**Work to complete:** Below are some records; repeat them all exactly, minus the pictures.
*** Block opens ***
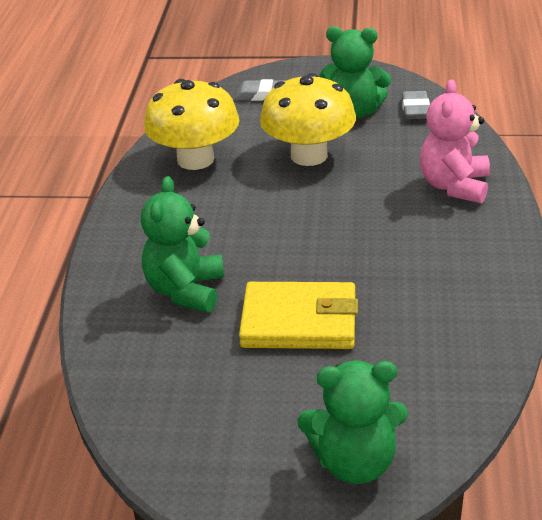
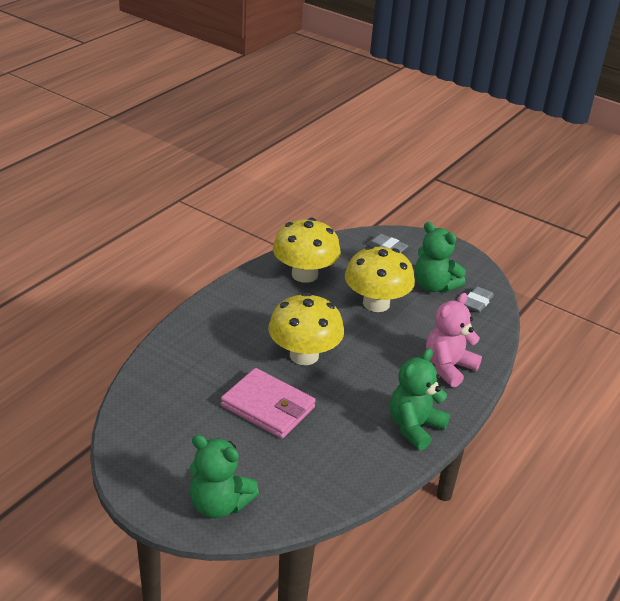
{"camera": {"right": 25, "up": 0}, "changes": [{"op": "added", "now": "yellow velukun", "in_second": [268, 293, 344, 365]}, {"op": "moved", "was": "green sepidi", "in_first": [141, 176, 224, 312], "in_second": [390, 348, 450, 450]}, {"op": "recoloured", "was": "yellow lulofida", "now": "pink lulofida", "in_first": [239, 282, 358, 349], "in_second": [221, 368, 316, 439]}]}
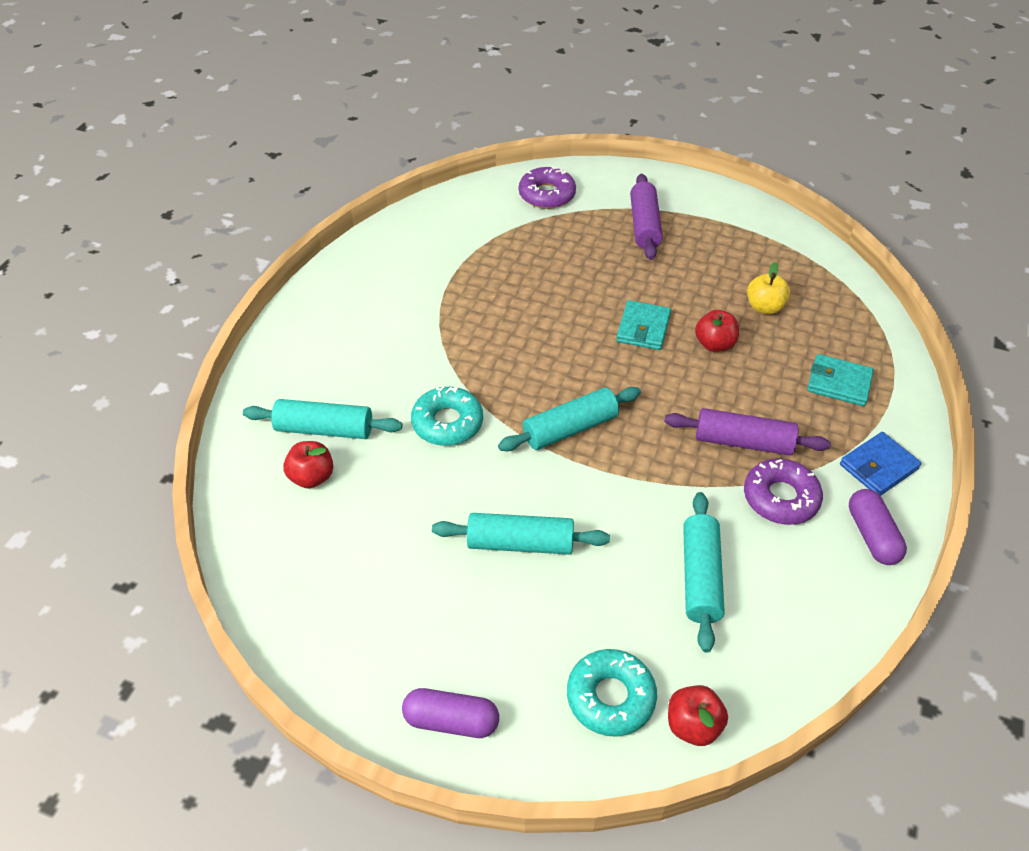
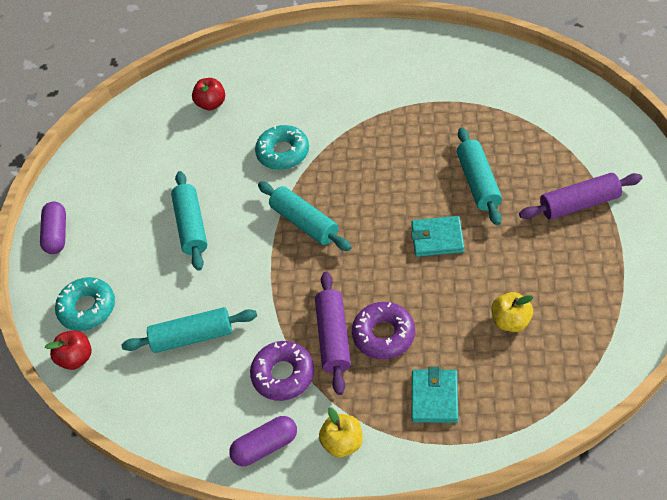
{"camera": {"right": 80, "up": 5}, "changes": [{"op": "removed", "was": "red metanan", "in_first": [695, 310, 739, 352]}, {"op": "moved", "was": "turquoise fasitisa", "in_first": [243, 399, 402, 439], "in_second": [457, 127, 502, 225]}, {"op": "moved", "was": "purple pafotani", "in_first": [519, 166, 576, 209], "in_second": [352, 302, 415, 359]}, {"op": "replaced", "was": "blue lulofida", "now": "yellow metanan", "in_first": [840, 432, 922, 496], "in_second": [319, 407, 363, 458]}]}
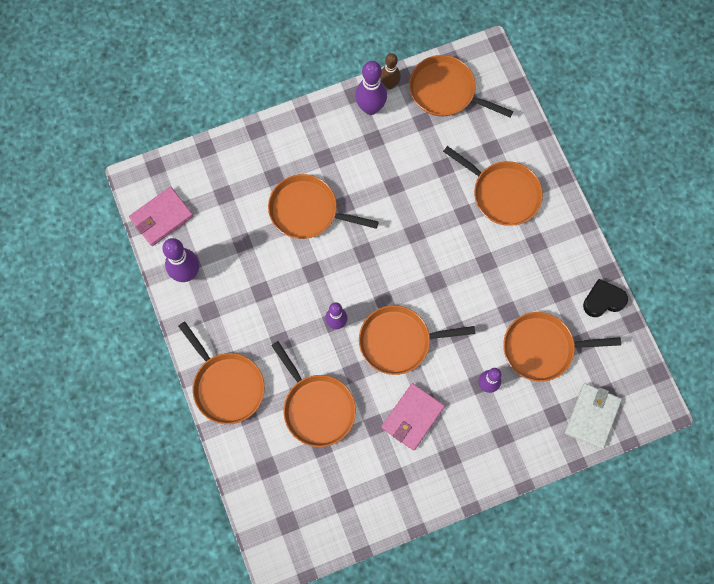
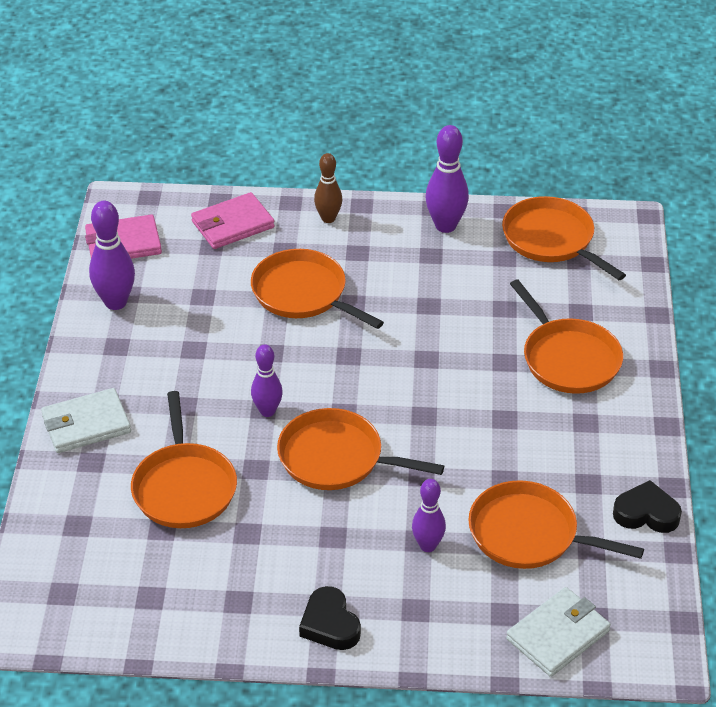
{"camera": {"right": 25, "up": -30}, "changes": [{"op": "added", "now": "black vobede", "in_second": [299, 586, 361, 650]}, {"op": "moved", "was": "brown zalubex", "in_first": [380, 53, 401, 89], "in_second": [314, 153, 342, 223]}, {"op": "moved", "was": "pink lulofida", "in_first": [381, 383, 445, 451], "in_second": [191, 192, 275, 249]}, {"op": "replaced", "was": "orange dakazepi", "now": "white lulofida", "in_first": [178, 322, 265, 424], "in_second": [41, 388, 131, 453]}]}
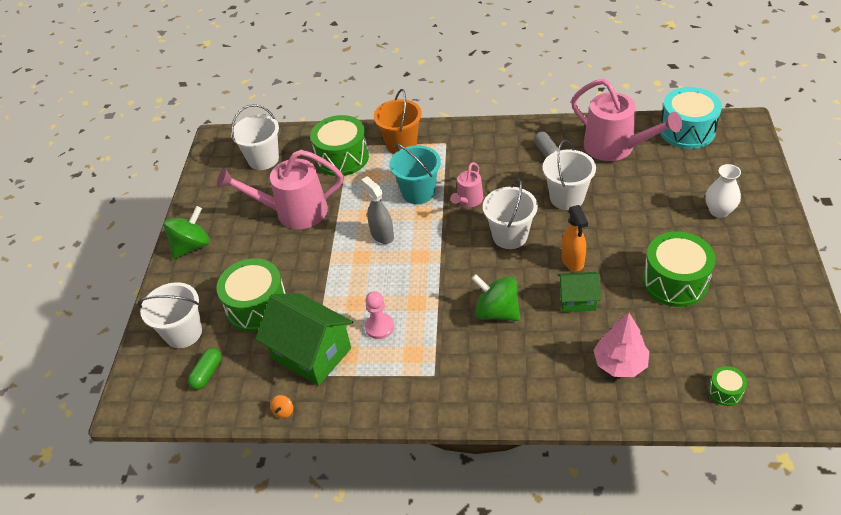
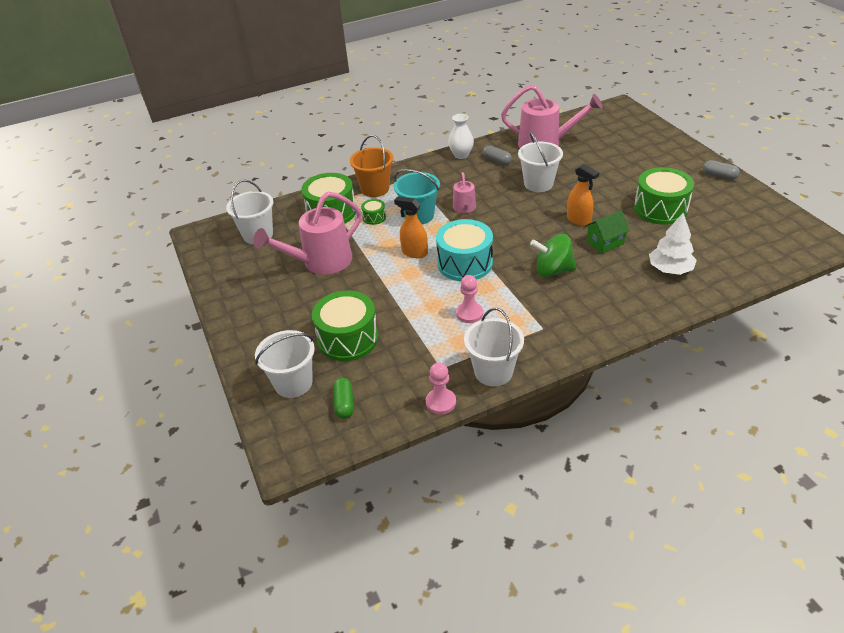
{"camera": {"right": -30, "up": -5}, "changes": [{"op": "removed", "was": "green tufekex", "in_first": [163, 206, 210, 259]}, {"op": "removed", "was": "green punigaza", "in_first": [255, 293, 353, 386]}, {"op": "added", "now": "grey tifadul", "in_second": [703, 160, 740, 180]}, {"op": "moved", "was": "white basidu", "in_first": [483, 178, 538, 249], "in_second": [464, 308, 524, 386]}, {"op": "moved", "was": "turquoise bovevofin", "in_first": [660, 87, 722, 149], "in_second": [436, 219, 493, 281]}, {"op": "moved", "was": "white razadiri", "in_first": [705, 164, 741, 218], "in_second": [448, 114, 474, 159]}, {"op": "moved", "was": "green bovevofin", "in_first": [708, 366, 747, 406], "in_second": [361, 199, 386, 225]}, {"op": "replaced", "was": "orange tufekex", "now": "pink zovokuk", "in_first": [270, 395, 293, 418], "in_second": [426, 363, 456, 414]}, {"op": "recoloured", "was": "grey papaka", "now": "orange papaka", "in_first": [361, 177, 394, 244], "in_second": [394, 197, 428, 258]}, {"op": "recoloured", "was": "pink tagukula", "now": "white tagukula", "in_first": [593, 313, 649, 377], "in_second": [649, 213, 697, 275]}]}
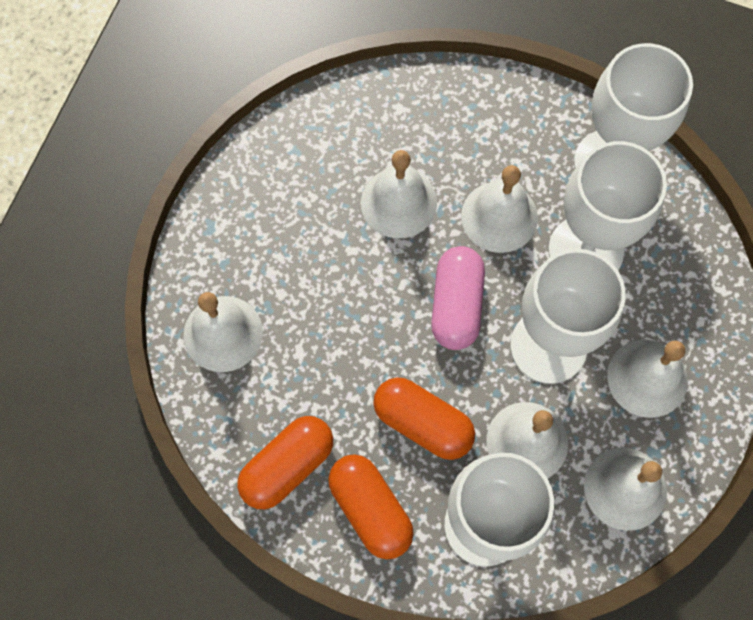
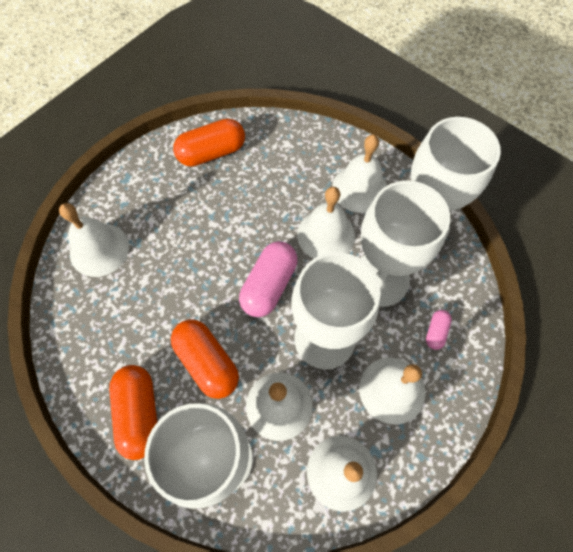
{"camera": {"right": 20, "up": -5}, "changes": [{"op": "added", "now": "pink tifadul", "in_second": [426, 310, 452, 350]}, {"op": "moved", "was": "orange tifadul", "in_first": [237, 416, 333, 509], "in_second": [173, 118, 245, 167]}, {"op": "moved", "was": "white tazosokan", "in_first": [361, 150, 437, 238], "in_second": [332, 135, 387, 213]}]}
*** Block closes ***
**Final answer:**
{"camera": {"right": 25, "up": 0}, "changes": [{"op": "added", "now": "yellow velukun", "in_second": [268, 293, 344, 365]}, {"op": "moved", "was": "green sepidi", "in_first": [141, 176, 224, 312], "in_second": [390, 348, 450, 450]}, {"op": "recoloured", "was": "yellow lulofida", "now": "pink lulofida", "in_first": [239, 282, 358, 349], "in_second": [221, 368, 316, 439]}]}
{"camera": {"right": 80, "up": 5}, "changes": [{"op": "removed", "was": "red metanan", "in_first": [695, 310, 739, 352]}, {"op": "moved", "was": "turquoise fasitisa", "in_first": [243, 399, 402, 439], "in_second": [457, 127, 502, 225]}, {"op": "moved", "was": "purple pafotani", "in_first": [519, 166, 576, 209], "in_second": [352, 302, 415, 359]}, {"op": "replaced", "was": "blue lulofida", "now": "yellow metanan", "in_first": [840, 432, 922, 496], "in_second": [319, 407, 363, 458]}]}
{"camera": {"right": 25, "up": -30}, "changes": [{"op": "added", "now": "black vobede", "in_second": [299, 586, 361, 650]}, {"op": "moved", "was": "brown zalubex", "in_first": [380, 53, 401, 89], "in_second": [314, 153, 342, 223]}, {"op": "moved", "was": "pink lulofida", "in_first": [381, 383, 445, 451], "in_second": [191, 192, 275, 249]}, {"op": "replaced", "was": "orange dakazepi", "now": "white lulofida", "in_first": [178, 322, 265, 424], "in_second": [41, 388, 131, 453]}]}
{"camera": {"right": -30, "up": -5}, "changes": [{"op": "removed", "was": "green tufekex", "in_first": [163, 206, 210, 259]}, {"op": "removed", "was": "green punigaza", "in_first": [255, 293, 353, 386]}, {"op": "added", "now": "grey tifadul", "in_second": [703, 160, 740, 180]}, {"op": "moved", "was": "white basidu", "in_first": [483, 178, 538, 249], "in_second": [464, 308, 524, 386]}, {"op": "moved", "was": "turquoise bovevofin", "in_first": [660, 87, 722, 149], "in_second": [436, 219, 493, 281]}, {"op": "moved", "was": "white razadiri", "in_first": [705, 164, 741, 218], "in_second": [448, 114, 474, 159]}, {"op": "moved", "was": "green bovevofin", "in_first": [708, 366, 747, 406], "in_second": [361, 199, 386, 225]}, {"op": "replaced", "was": "orange tufekex", "now": "pink zovokuk", "in_first": [270, 395, 293, 418], "in_second": [426, 363, 456, 414]}, {"op": "recoloured", "was": "grey papaka", "now": "orange papaka", "in_first": [361, 177, 394, 244], "in_second": [394, 197, 428, 258]}, {"op": "recoloured", "was": "pink tagukula", "now": "white tagukula", "in_first": [593, 313, 649, 377], "in_second": [649, 213, 697, 275]}]}
{"camera": {"right": 20, "up": -5}, "changes": [{"op": "added", "now": "pink tifadul", "in_second": [426, 310, 452, 350]}, {"op": "moved", "was": "orange tifadul", "in_first": [237, 416, 333, 509], "in_second": [173, 118, 245, 167]}, {"op": "moved", "was": "white tazosokan", "in_first": [361, 150, 437, 238], "in_second": [332, 135, 387, 213]}]}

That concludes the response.